# What you have to do
What you output should match the data below exactly.

(Data extracts begins)

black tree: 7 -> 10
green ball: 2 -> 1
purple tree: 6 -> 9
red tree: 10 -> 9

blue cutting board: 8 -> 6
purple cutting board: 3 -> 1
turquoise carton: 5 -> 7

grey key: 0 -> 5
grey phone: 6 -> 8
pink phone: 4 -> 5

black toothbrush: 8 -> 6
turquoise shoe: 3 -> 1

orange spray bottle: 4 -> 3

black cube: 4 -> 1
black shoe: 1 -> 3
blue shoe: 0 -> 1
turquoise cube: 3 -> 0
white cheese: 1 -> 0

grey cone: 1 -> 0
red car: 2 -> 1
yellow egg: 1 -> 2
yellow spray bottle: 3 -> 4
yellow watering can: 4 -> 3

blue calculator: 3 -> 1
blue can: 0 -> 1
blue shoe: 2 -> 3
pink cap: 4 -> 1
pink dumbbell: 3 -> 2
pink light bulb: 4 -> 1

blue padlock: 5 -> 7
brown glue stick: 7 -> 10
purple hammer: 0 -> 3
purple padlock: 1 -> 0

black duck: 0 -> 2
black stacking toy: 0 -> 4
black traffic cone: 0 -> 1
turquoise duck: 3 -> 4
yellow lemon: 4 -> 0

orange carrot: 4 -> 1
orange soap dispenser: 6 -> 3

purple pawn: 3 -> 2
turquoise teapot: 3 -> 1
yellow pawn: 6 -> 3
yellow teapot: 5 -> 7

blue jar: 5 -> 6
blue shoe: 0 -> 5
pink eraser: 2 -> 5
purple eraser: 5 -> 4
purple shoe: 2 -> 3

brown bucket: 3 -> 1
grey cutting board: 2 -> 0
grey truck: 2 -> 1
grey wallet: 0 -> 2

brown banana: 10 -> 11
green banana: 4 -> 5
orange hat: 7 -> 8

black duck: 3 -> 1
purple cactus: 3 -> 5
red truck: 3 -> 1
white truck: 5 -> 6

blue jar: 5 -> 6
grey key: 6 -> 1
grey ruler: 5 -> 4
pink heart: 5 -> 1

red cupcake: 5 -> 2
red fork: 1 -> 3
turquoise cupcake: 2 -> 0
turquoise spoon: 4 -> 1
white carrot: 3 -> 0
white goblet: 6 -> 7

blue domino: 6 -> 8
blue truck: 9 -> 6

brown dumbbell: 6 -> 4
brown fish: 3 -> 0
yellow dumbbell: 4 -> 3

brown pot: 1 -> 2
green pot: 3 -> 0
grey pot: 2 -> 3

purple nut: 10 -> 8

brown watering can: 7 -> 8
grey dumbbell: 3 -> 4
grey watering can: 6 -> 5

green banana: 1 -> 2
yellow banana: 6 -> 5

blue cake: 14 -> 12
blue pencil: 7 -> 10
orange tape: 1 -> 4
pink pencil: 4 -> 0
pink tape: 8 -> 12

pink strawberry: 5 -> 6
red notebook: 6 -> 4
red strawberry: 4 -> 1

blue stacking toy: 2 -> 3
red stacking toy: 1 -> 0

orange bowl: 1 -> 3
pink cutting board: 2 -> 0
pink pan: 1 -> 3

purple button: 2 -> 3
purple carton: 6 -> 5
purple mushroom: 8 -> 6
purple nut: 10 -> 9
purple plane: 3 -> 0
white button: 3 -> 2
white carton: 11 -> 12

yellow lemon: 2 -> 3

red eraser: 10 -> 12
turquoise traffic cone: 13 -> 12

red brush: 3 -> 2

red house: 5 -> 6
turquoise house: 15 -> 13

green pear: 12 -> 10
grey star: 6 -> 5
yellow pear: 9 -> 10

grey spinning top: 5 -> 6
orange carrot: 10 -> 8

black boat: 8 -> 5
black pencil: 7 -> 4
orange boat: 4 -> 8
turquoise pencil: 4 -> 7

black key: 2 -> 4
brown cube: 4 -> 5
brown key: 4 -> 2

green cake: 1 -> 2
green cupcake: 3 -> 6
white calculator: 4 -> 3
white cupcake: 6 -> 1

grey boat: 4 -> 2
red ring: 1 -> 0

(Data extracts ends)

# Task result
black tree: 7 -> 10
green ball: 2 -> 1
purple tree: 6 -> 9
red tree: 10 -> 9

blue cutting board: 8 -> 6
purple cutting board: 3 -> 1
turquoise carton: 5 -> 7

grey key: 0 -> 5
grey phone: 6 -> 8
pink phone: 4 -> 5

black toothbrush: 8 -> 6
turquoise shoe: 3 -> 1

orange spray bottle: 4 -> 3

black cube: 4 -> 1
black shoe: 1 -> 3
blue shoe: 0 -> 1
turquoise cube: 3 -> 0
white cheese: 1 -> 0

grey cone: 1 -> 0
red car: 2 -> 1
yellow egg: 1 -> 2
yellow spray bottle: 3 -> 4
yellow watering can: 4 -> 3

blue calculator: 3 -> 1
blue can: 0 -> 1
blue shoe: 2 -> 3
pink cap: 4 -> 1
pink dumbbell: 3 -> 2
pink light bulb: 4 -> 1

blue padlock: 5 -> 7
brown glue stick: 7 -> 10
purple hammer: 0 -> 3
purple padlock: 1 -> 0

black duck: 0 -> 2
black stacking toy: 0 -> 4
black traffic cone: 0 -> 1
turquoise duck: 3 -> 4
yellow lemon: 4 -> 0

orange carrot: 4 -> 1
orange soap dispenser: 6 -> 3

purple pawn: 3 -> 2
turquoise teapot: 3 -> 1
yellow pawn: 6 -> 3
yellow teapot: 5 -> 7

blue jar: 5 -> 6
blue shoe: 0 -> 5
pink eraser: 2 -> 5
purple eraser: 5 -> 4
purple shoe: 2 -> 3

brown bucket: 3 -> 1
grey cutting board: 2 -> 0
grey truck: 2 -> 1
grey wallet: 0 -> 2

brown banana: 10 -> 11
green banana: 4 -> 5
orange hat: 7 -> 8

black duck: 3 -> 1
purple cactus: 3 -> 5
red truck: 3 -> 1
white truck: 5 -> 6

blue jar: 5 -> 6
grey key: 6 -> 1
grey ruler: 5 -> 4
pink heart: 5 -> 1

red cupcake: 5 -> 2
red fork: 1 -> 3
turquoise cupcake: 2 -> 0
turquoise spoon: 4 -> 1
white carrot: 3 -> 0
white goblet: 6 -> 7

blue domino: 6 -> 8
blue truck: 9 -> 6

brown dumbbell: 6 -> 4
brown fish: 3 -> 0
yellow dumbbell: 4 -> 3

brown pot: 1 -> 2
green pot: 3 -> 0
grey pot: 2 -> 3

purple nut: 10 -> 8

brown watering can: 7 -> 8
grey dumbbell: 3 -> 4
grey watering can: 6 -> 5

green banana: 1 -> 2
yellow banana: 6 -> 5

blue cake: 14 -> 12
blue pencil: 7 -> 10
orange tape: 1 -> 4
pink pencil: 4 -> 0
pink tape: 8 -> 12

pink strawberry: 5 -> 6
red notebook: 6 -> 4
red strawberry: 4 -> 1

blue stacking toy: 2 -> 3
red stacking toy: 1 -> 0

orange bowl: 1 -> 3
pink cutting board: 2 -> 0
pink pan: 1 -> 3

purple button: 2 -> 3
purple carton: 6 -> 5
purple mushroom: 8 -> 6
purple nut: 10 -> 9
purple plane: 3 -> 0
white button: 3 -> 2
white carton: 11 -> 12

yellow lemon: 2 -> 3

red eraser: 10 -> 12
turquoise traffic cone: 13 -> 12

red brush: 3 -> 2

red house: 5 -> 6
turquoise house: 15 -> 13

green pear: 12 -> 10
grey star: 6 -> 5
yellow pear: 9 -> 10

grey spinning top: 5 -> 6
orange carrot: 10 -> 8

black boat: 8 -> 5
black pencil: 7 -> 4
orange boat: 4 -> 8
turquoise pencil: 4 -> 7

black key: 2 -> 4
brown cube: 4 -> 5
brown key: 4 -> 2

green cake: 1 -> 2
green cupcake: 3 -> 6
white calculator: 4 -> 3
white cupcake: 6 -> 1

grey boat: 4 -> 2
red ring: 1 -> 0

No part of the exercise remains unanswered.